:: RECORDS FOR THIS EXERCISE ::
§
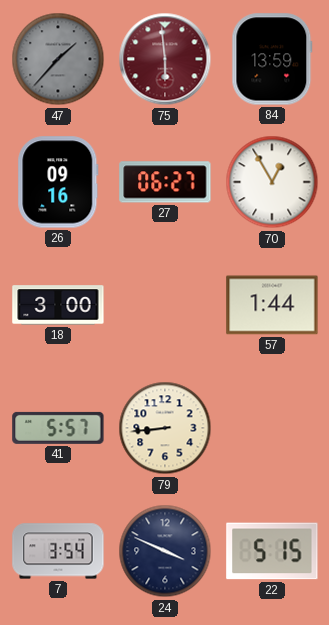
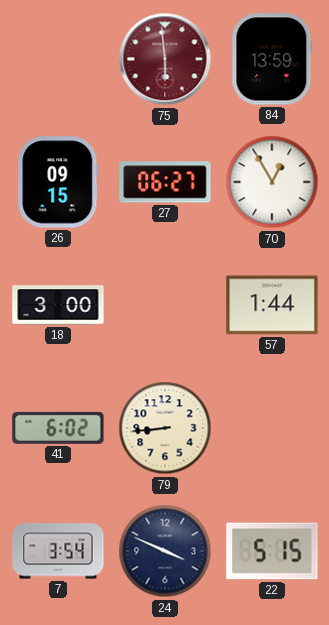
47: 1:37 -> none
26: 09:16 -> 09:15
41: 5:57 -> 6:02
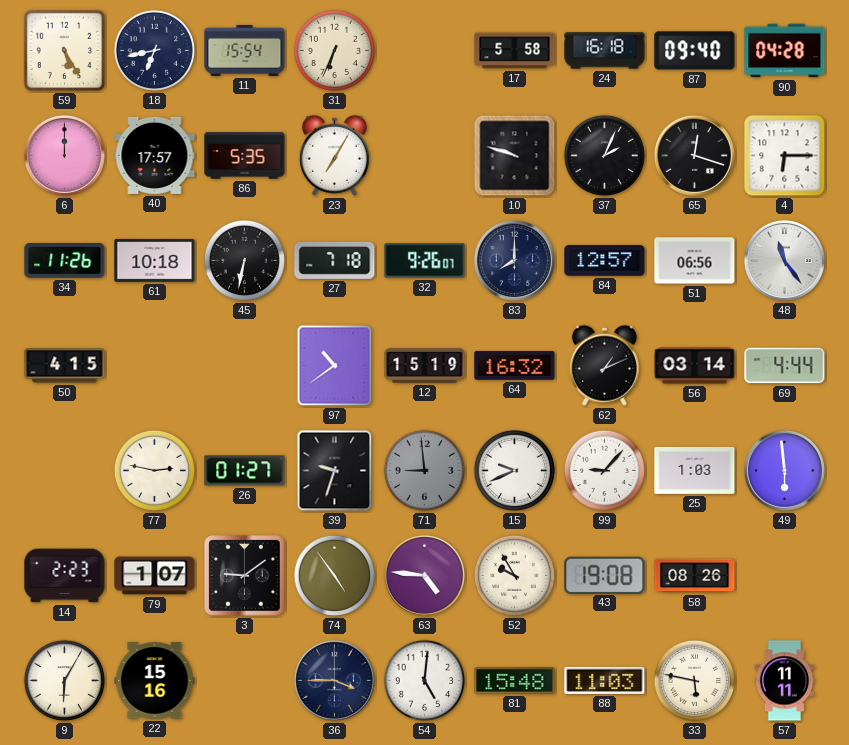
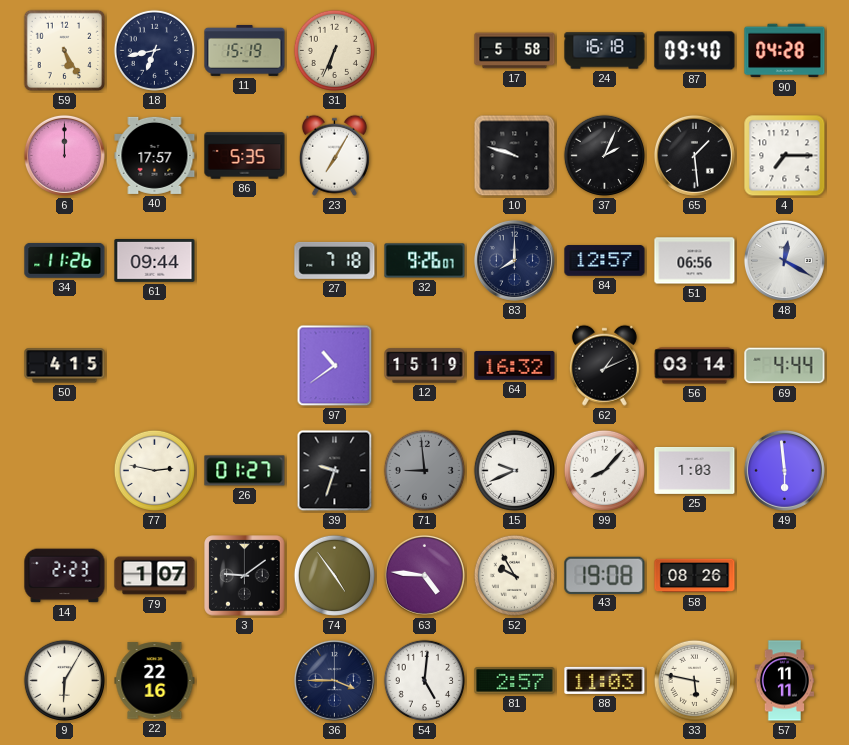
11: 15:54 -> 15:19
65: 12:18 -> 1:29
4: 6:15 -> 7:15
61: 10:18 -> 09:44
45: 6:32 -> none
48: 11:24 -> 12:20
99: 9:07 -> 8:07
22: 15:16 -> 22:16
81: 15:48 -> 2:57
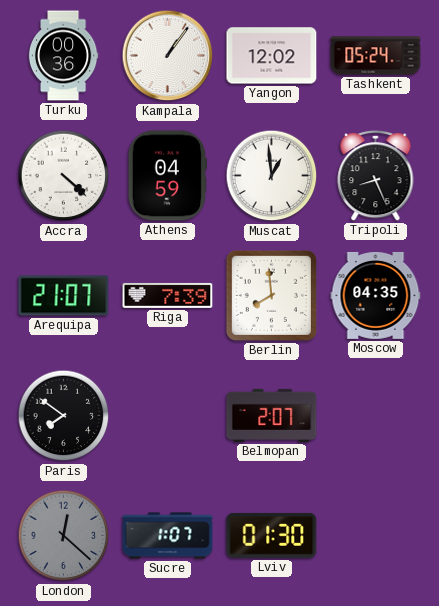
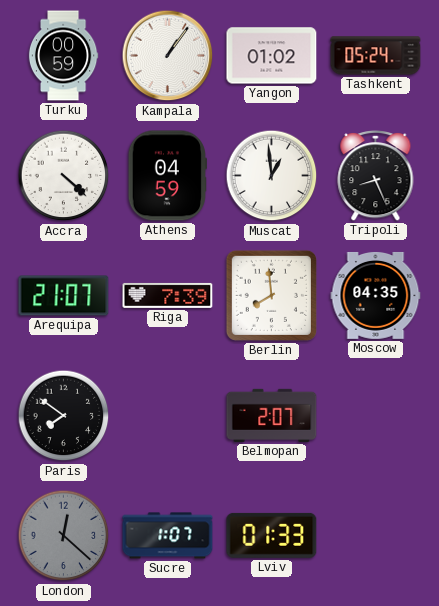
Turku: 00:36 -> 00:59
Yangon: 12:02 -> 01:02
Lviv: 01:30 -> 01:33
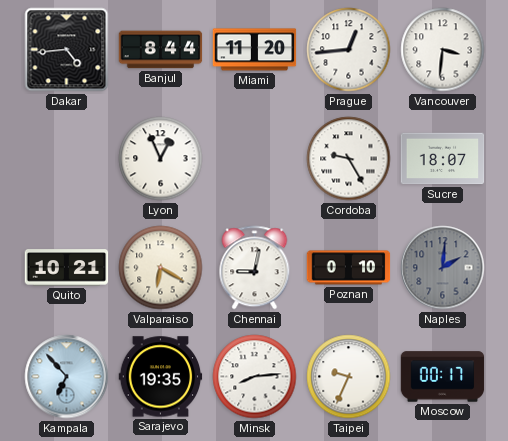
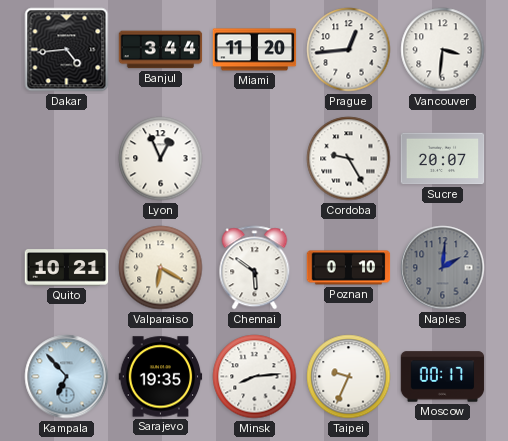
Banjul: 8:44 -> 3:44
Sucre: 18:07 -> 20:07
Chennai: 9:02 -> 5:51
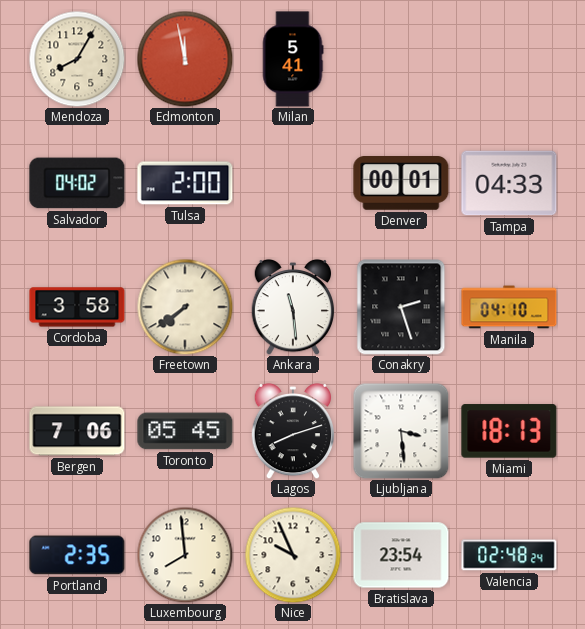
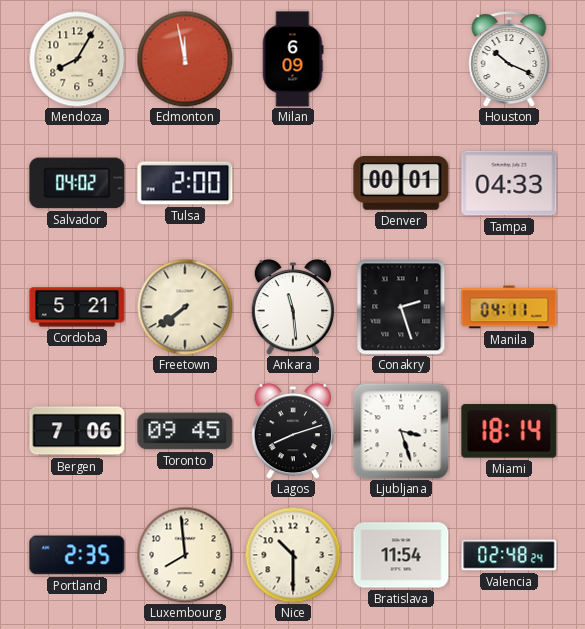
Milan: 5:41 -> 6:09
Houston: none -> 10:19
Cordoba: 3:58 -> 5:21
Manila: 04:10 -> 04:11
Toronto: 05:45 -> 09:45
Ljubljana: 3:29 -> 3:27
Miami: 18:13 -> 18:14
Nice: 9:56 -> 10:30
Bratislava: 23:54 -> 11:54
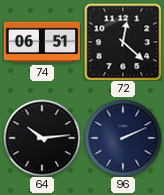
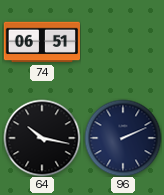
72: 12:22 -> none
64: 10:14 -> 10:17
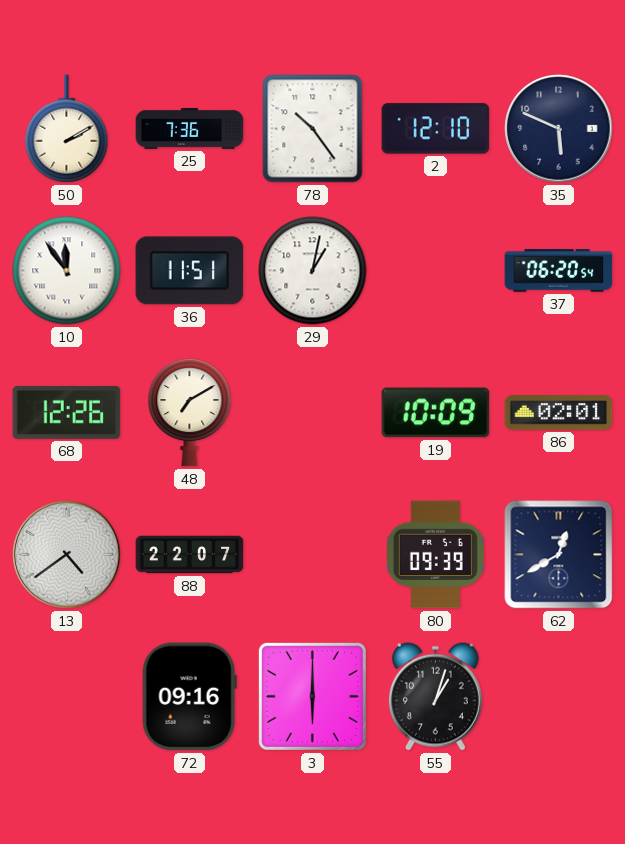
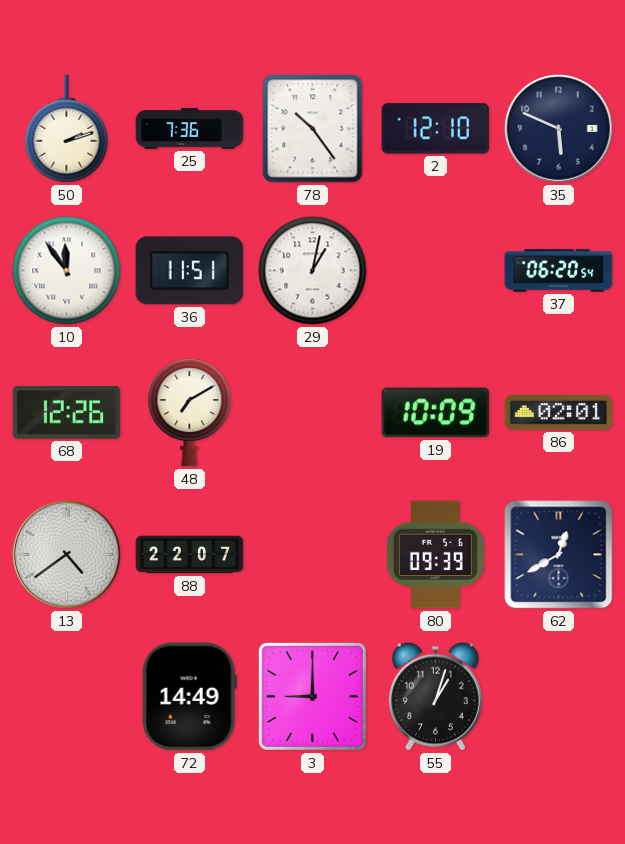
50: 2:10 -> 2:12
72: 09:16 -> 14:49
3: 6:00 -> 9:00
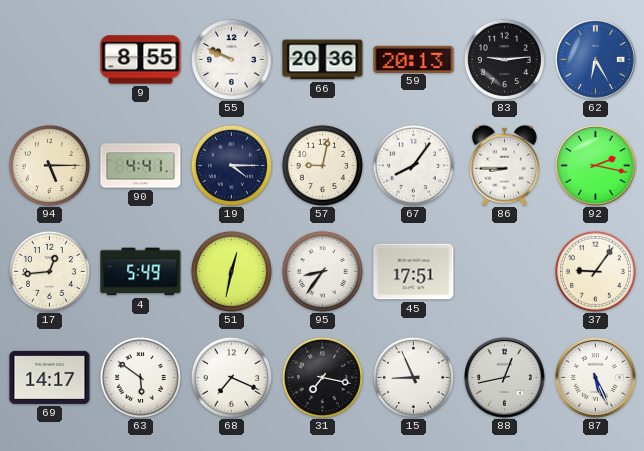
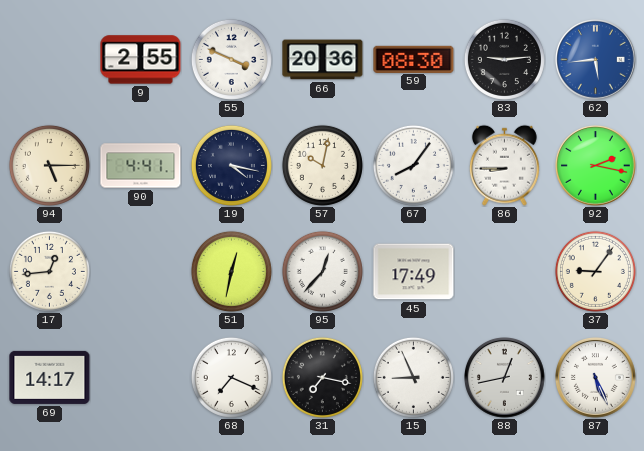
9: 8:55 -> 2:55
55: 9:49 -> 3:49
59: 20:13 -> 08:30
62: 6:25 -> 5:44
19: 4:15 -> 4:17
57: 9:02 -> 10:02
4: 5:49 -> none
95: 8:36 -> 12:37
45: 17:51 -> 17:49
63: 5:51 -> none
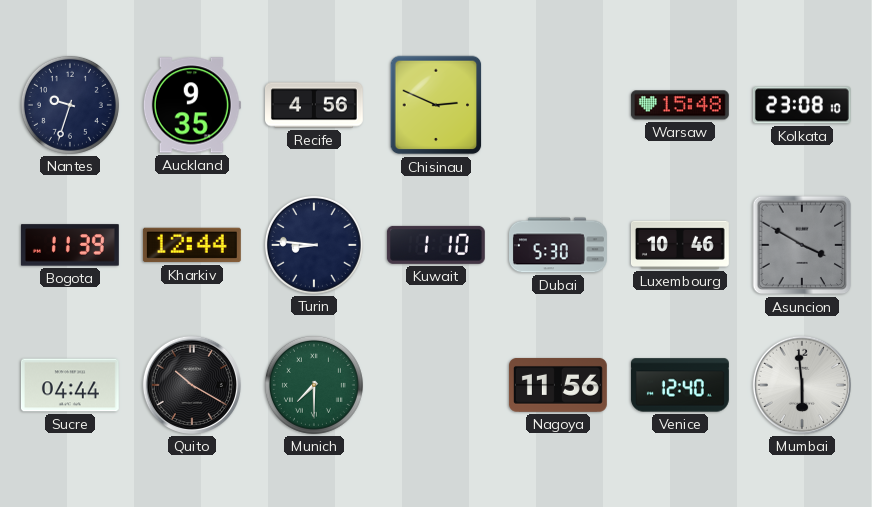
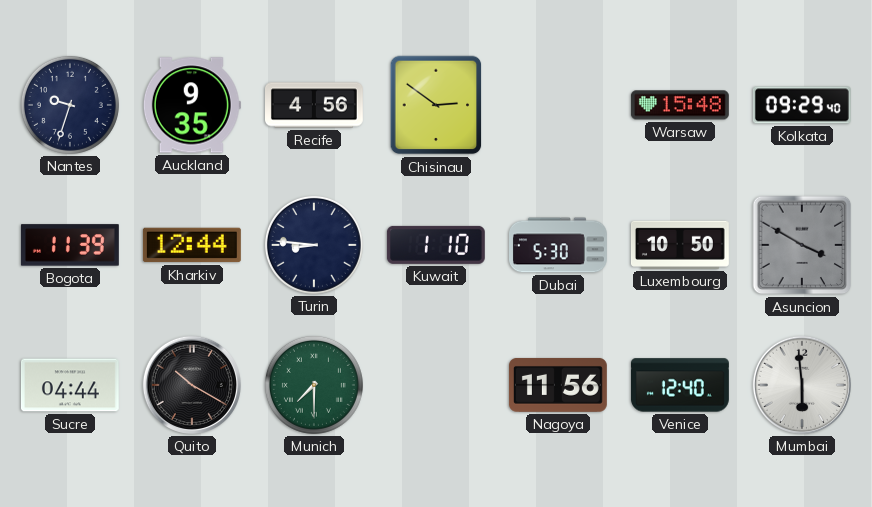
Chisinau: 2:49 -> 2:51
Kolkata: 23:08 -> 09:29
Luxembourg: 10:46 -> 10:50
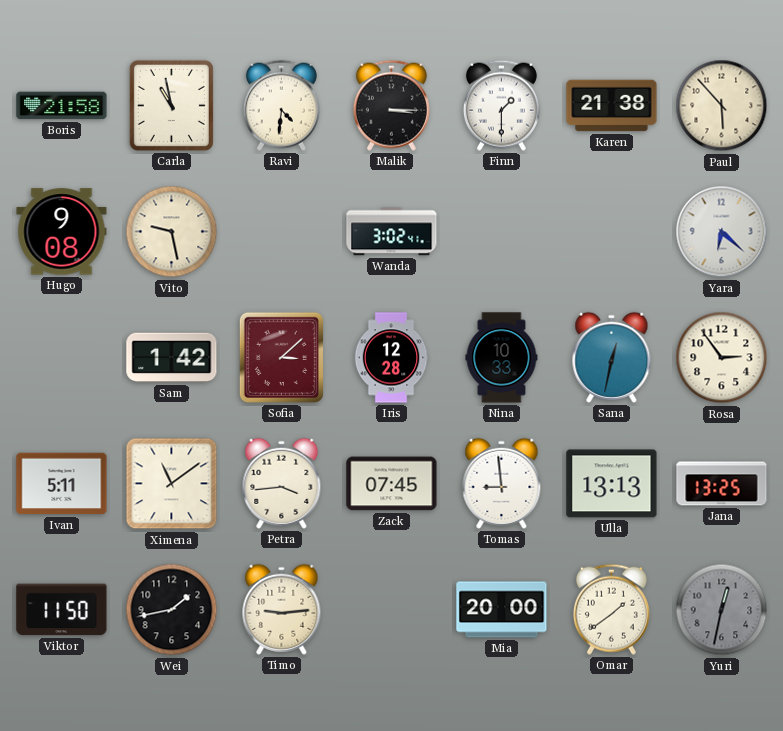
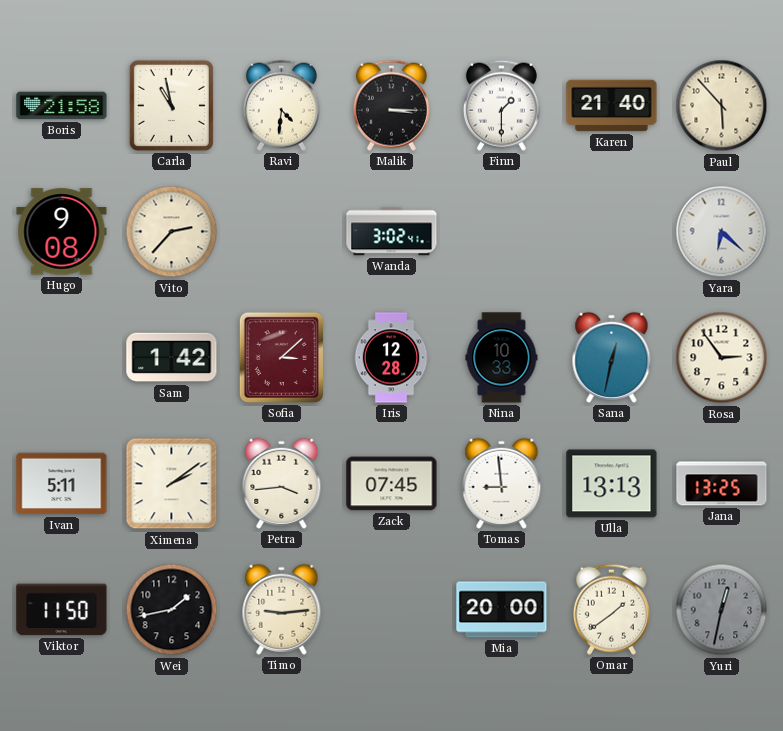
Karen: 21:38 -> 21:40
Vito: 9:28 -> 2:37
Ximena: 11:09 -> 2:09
§
:: PROBLEM TO WORK ON ::
Put the data from the line containing "72: 12:22 -> none" through the end of the data into a Markdown table with the columns Row and Line, numbering each row and omitting blank lines. Leave the picture lines out of the table.

:: CORRECT RESPONSE ::
| Row | Line |
|---|---|
| 1 | 72: 12:22 -> none |
| 2 | 64: 10:14 -> 10:17 |
| 3 | 50: 2:10 -> 2:12 |
| 4 | 72: 09:16 -> 14:49 |
| 5 | 3: 6:00 -> 9:00 |
| 6 | 9: 8:55 -> 2:55 |
| 7 | 55: 9:49 -> 3:49 |
| 8 | 59: 20:13 -> 08:30 |
| 9 | 62: 6:25 -> 5:44 |
| 10 | 19: 4:15 -> 4:17 |
| 11 | 57: 9:02 -> 10:02 |
| 12 | 4: 5:49 -> none |
| 13 | 95: 8:36 -> 12:37 |
| 14 | 45: 17:51 -> 17:49 |
| 15 | 63: 5:51 -> none |
| 16 | Chisinau: 2:49 -> 2:51 |
| 17 | Kolkata: 23:08 -> 09:29 |
| 18 | Luxembourg: 10:46 -> 10:50 |
| 19 | Karen: 21:38 -> 21:40 |
| 20 | Vito: 9:28 -> 2:37 |
| 21 | Ximena: 11:09 -> 2:09 |